Dataset entries
########

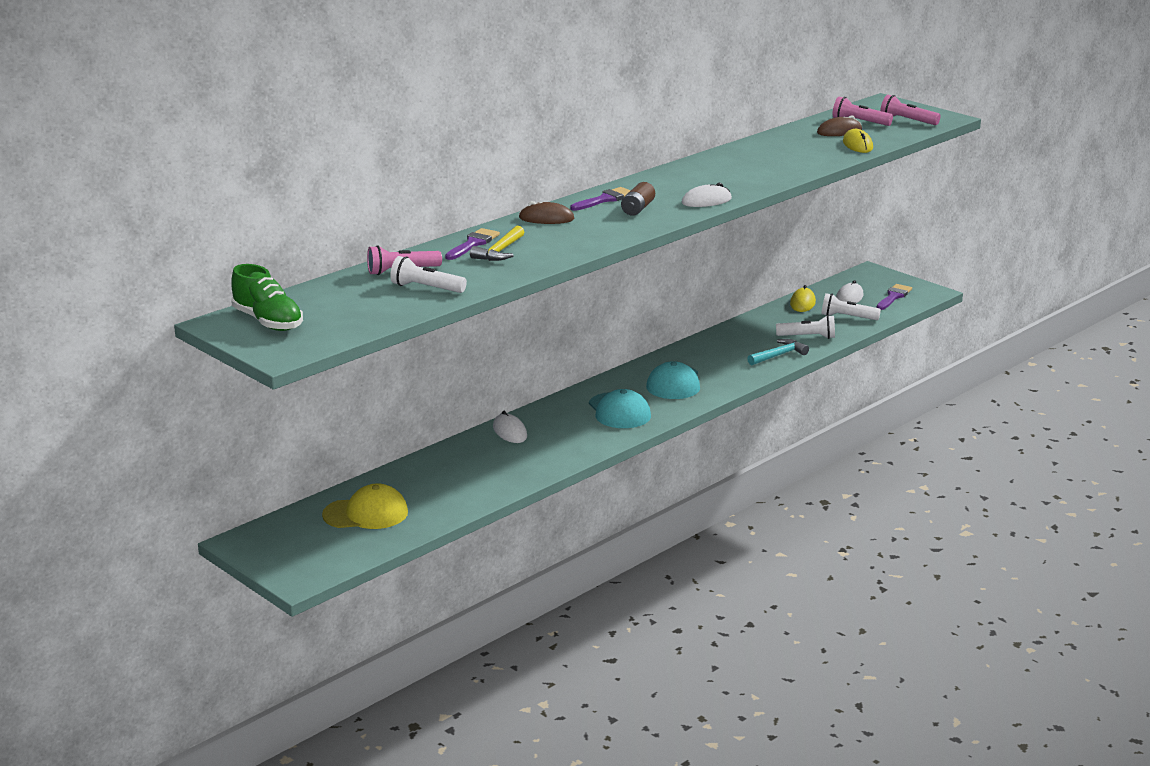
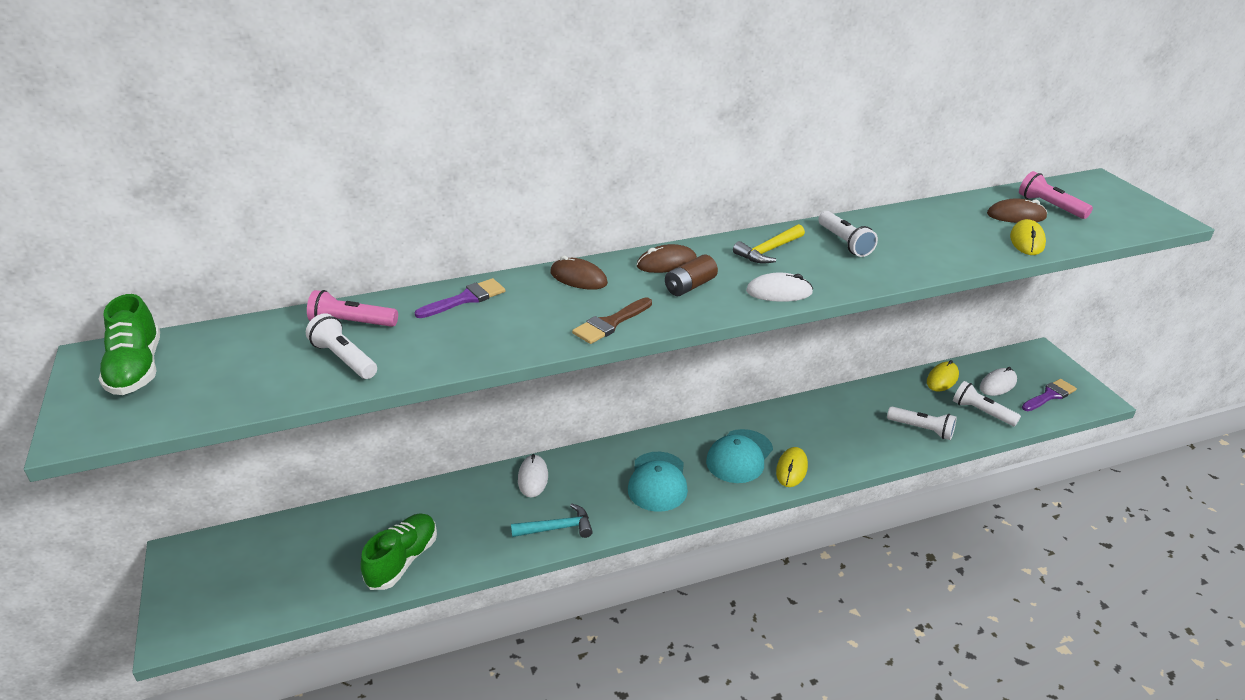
camera: 25 degrees right, 10 degrees up
(366, 514) = (313, 554): yellow cap -> none
(449, 499) = (403, 560): none -> green shoe
(500, 251) = (480, 319): yellow hammer -> yellow hammer (768, 251)
(602, 237) = (610, 323): none -> brown brush
(605, 199) = (666, 263): purple brush -> brown mouse
(722, 381) = (791, 469): none -> yellow mouse
(727, 167) = (844, 243): none -> white flashlight
(778, 355) = (874, 448): turquoise hammer -> turquoise hammer (557, 528)
(907, 121) = (1112, 215): pink flashlight -> none

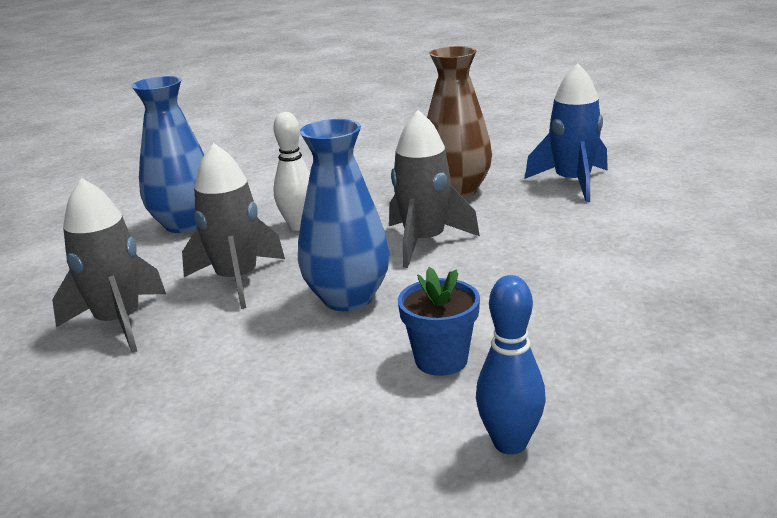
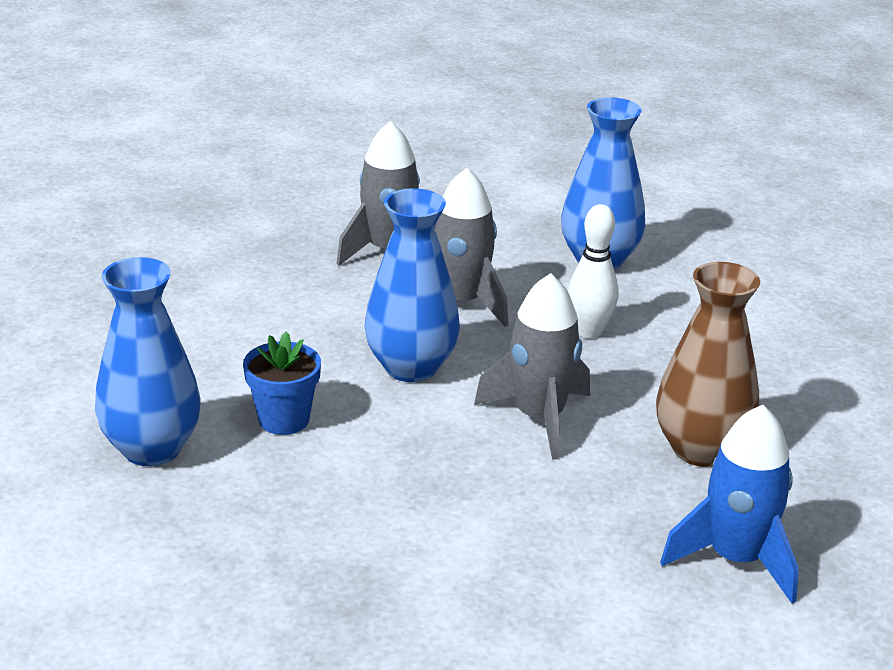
camera: 85 degrees right, 5 degrees up
(510, 443) = (152, 449): blue bowling pin -> blue vase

########

For each line in the records that contains the word "brush", make a copy.

▸ FINISHED EXERCISE
(602, 237) = (610, 323): none -> brown brush
(605, 199) = (666, 263): purple brush -> brown mouse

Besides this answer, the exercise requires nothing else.